Directions
Only the lines from the one containing "Bauer [türkis] (1st from left)" through the last line of the material should be returned, each exactly as it stands.
╭─ Data segment
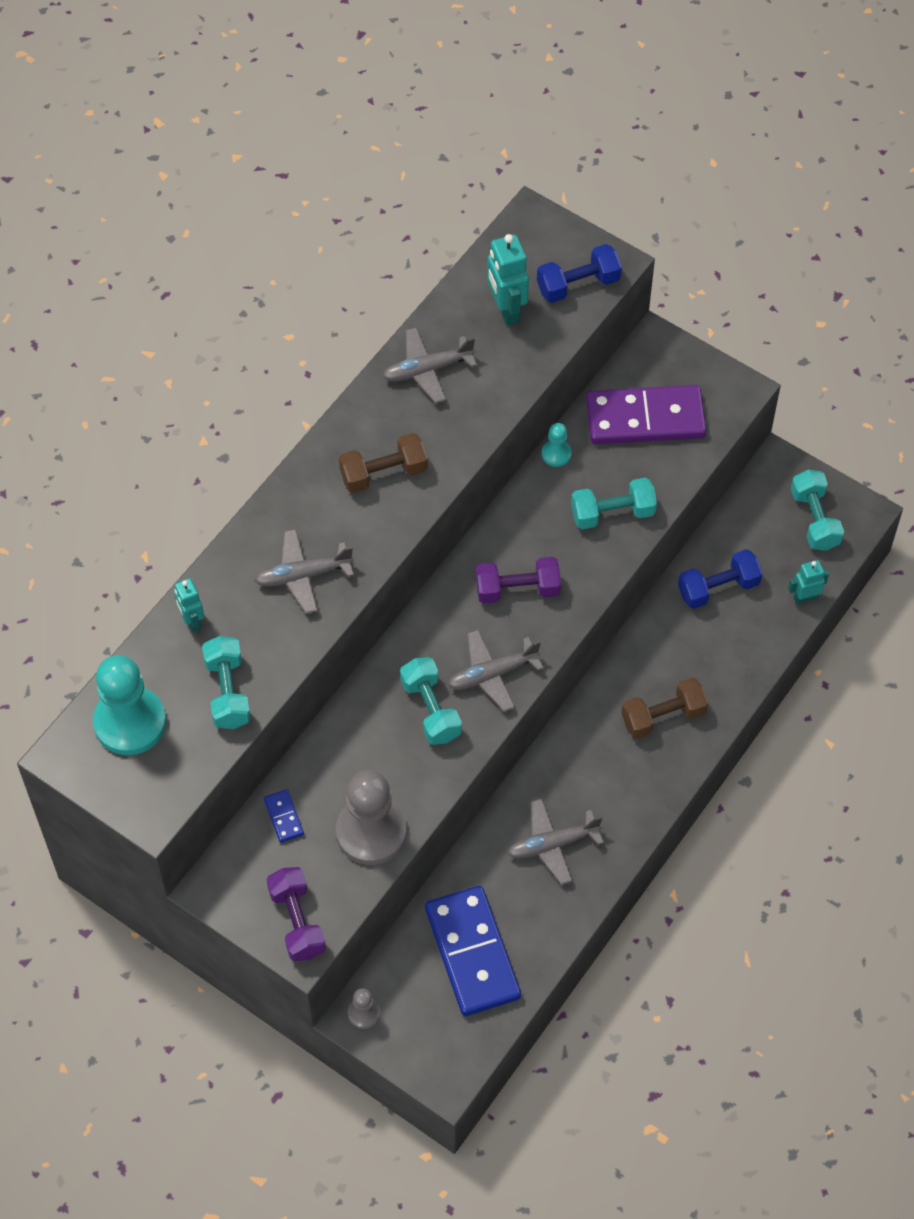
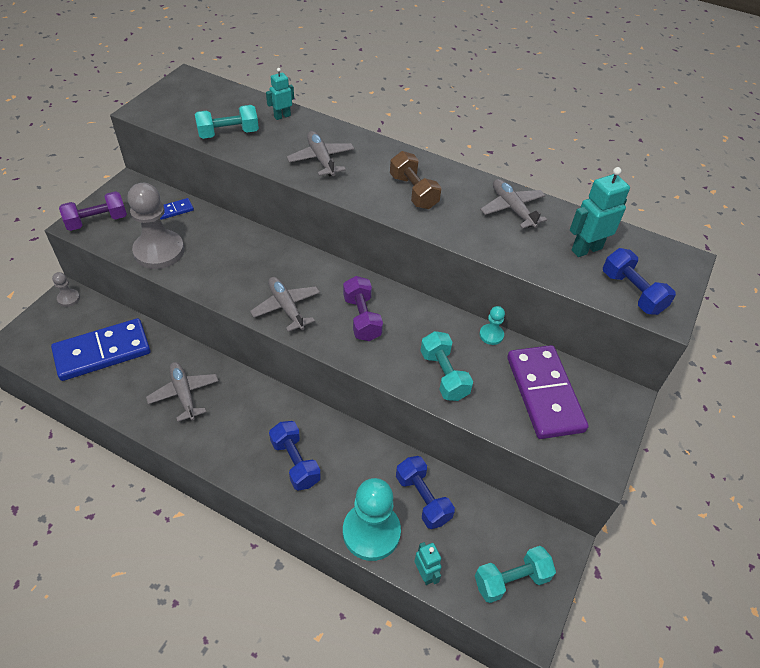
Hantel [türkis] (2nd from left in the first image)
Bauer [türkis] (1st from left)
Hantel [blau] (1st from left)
╰─
Your response
Bauer [türkis] (1st from left)
Hantel [blau] (1st from left)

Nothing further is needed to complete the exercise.